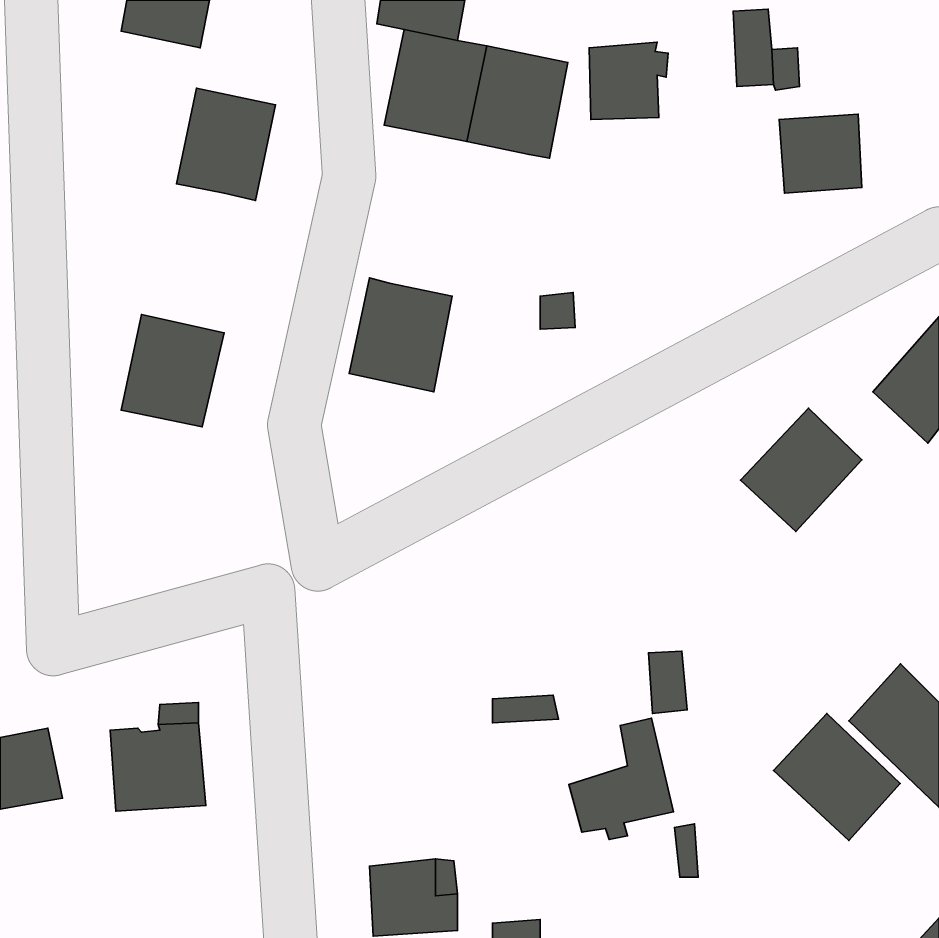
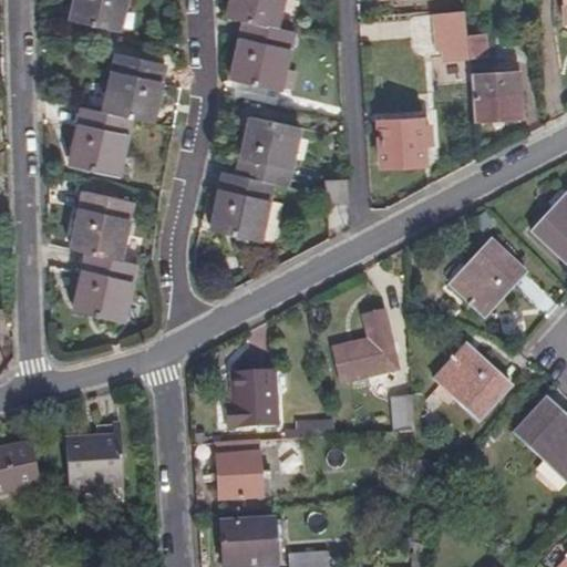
building: [589,42,668,119] -> [382,114,430,161]
building: [467,46,568,158] -> [235,114,296,182]
building: none -> [73,107,135,176]
building: none -> [76,251,136,320]
building: none -> [227,369,275,426]
building: [773,714,900,841] -> [429,350,505,426]
building: [569,718,674,840] -> [333,311,396,384]
building: none -> [218,439,269,484]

**WORK TO COMPLETE:** Search the data above for the word "none", then gather each line in which it appears.

**EXERCISE RESPONSE:**
building: none -> [73,107,135,176]
building: none -> [76,251,136,320]
building: none -> [227,369,275,426]
building: none -> [218,439,269,484]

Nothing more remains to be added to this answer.